→ **YOUR GOAL**
Whichever lines of the material contain "none", copy each of them.

┄┄┄┄┄┄┄┄┄┄

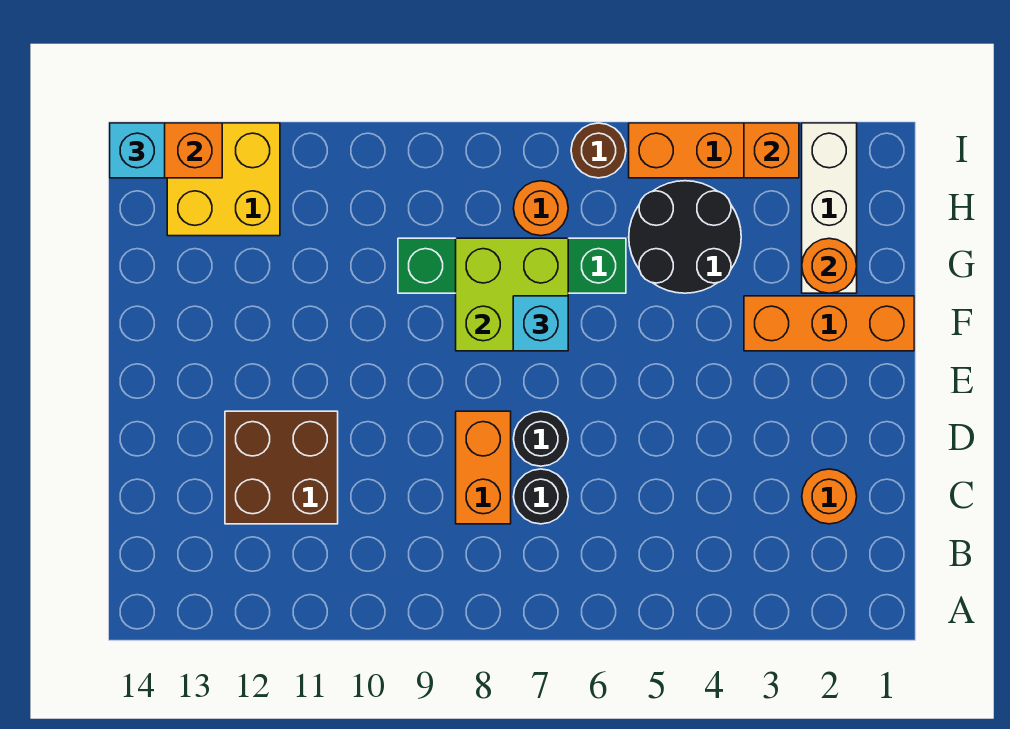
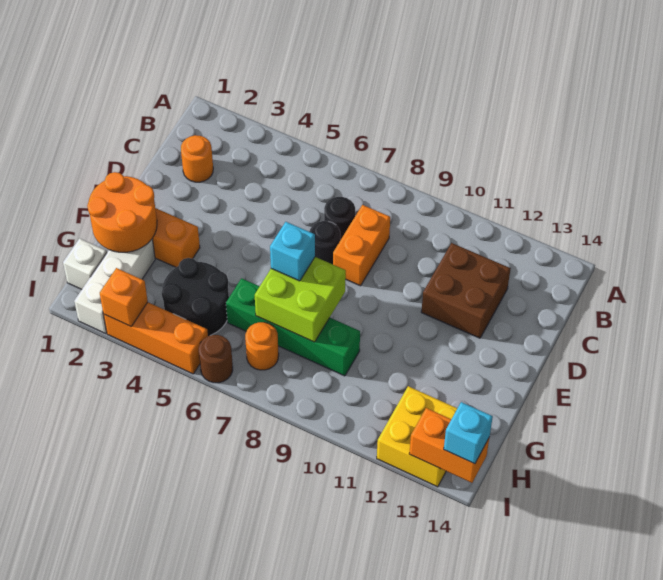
orange round brick G2 level 2 -> orange round brick F1:G2 level 2
none -> white brick H1 level 1

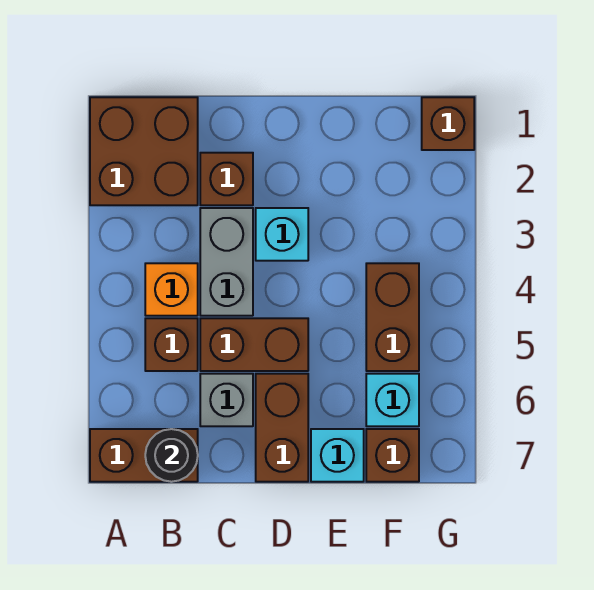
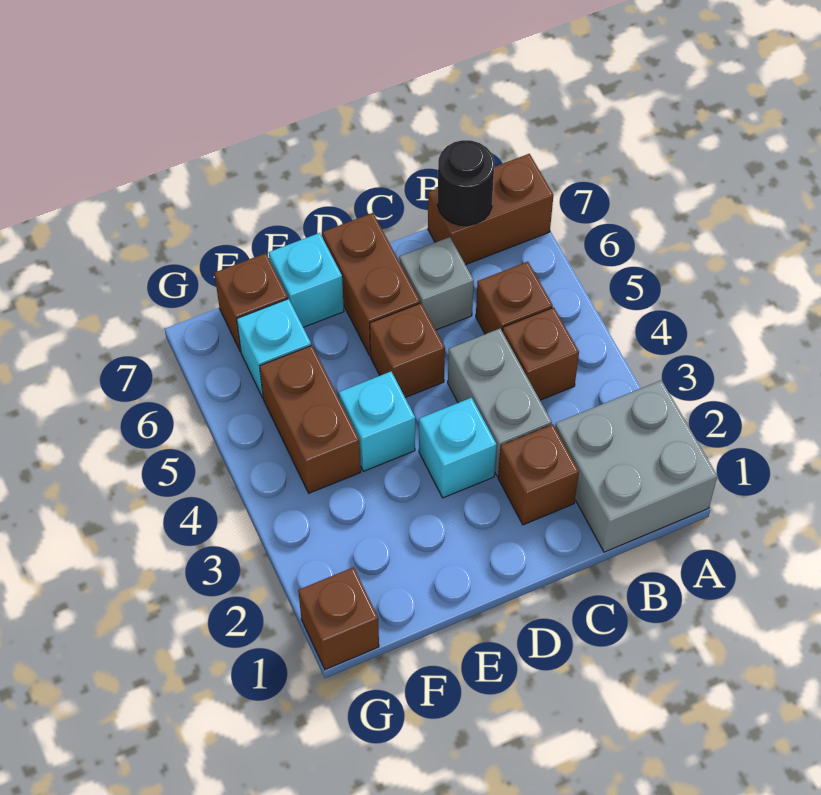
brown brick A1:B2 level 1 -> grey brick A1:B2 level 1
orange brick B4 level 1 -> brown brick B4 level 1
brown brick C5:D5 level 1 -> brown brick D5 level 1
none -> cyan brick E4 level 1

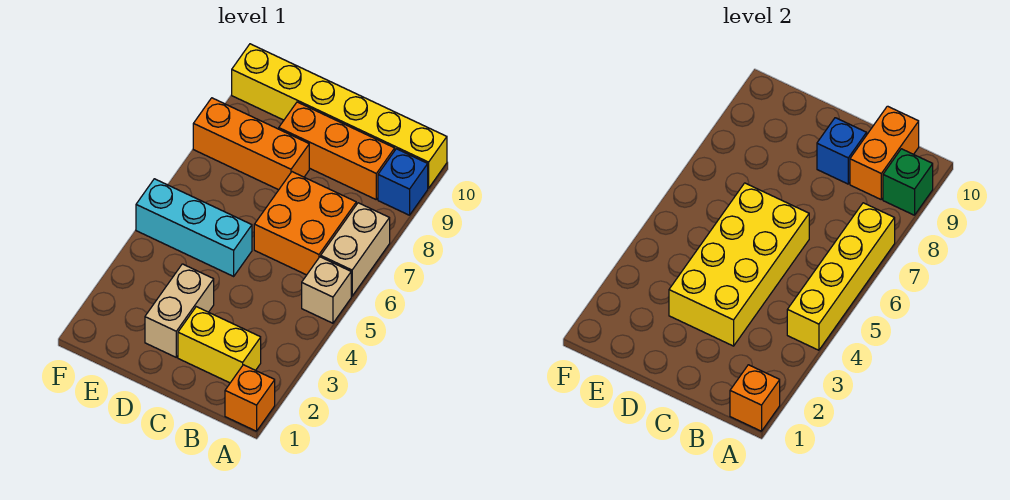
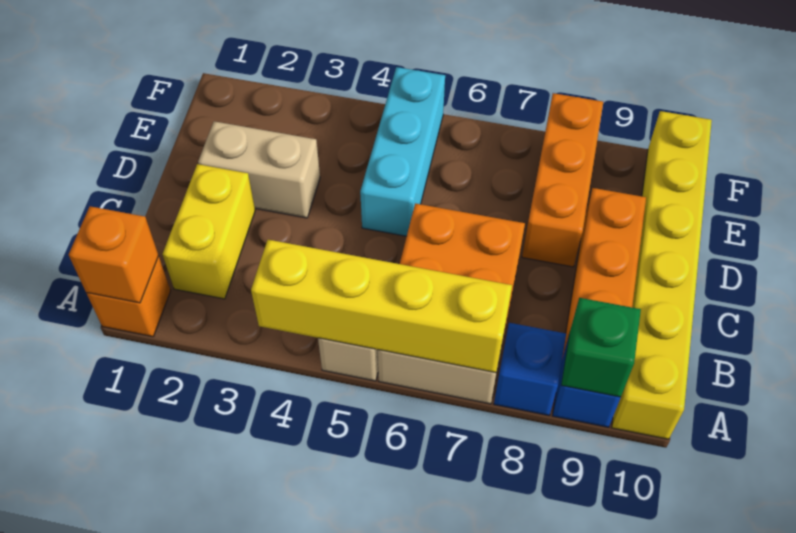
orange brick B9:B10 level 2 -> none
yellow brick C3:D6 level 2 -> none
blue brick C9 level 2 -> blue brick A8 level 1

┄┄┄┄┄┄┄┄┄┄

→ **RESULT FOR THIS TASK**
none -> white brick H1 level 1
none -> cyan brick E4 level 1
orange brick B9:B10 level 2 -> none
yellow brick C3:D6 level 2 -> none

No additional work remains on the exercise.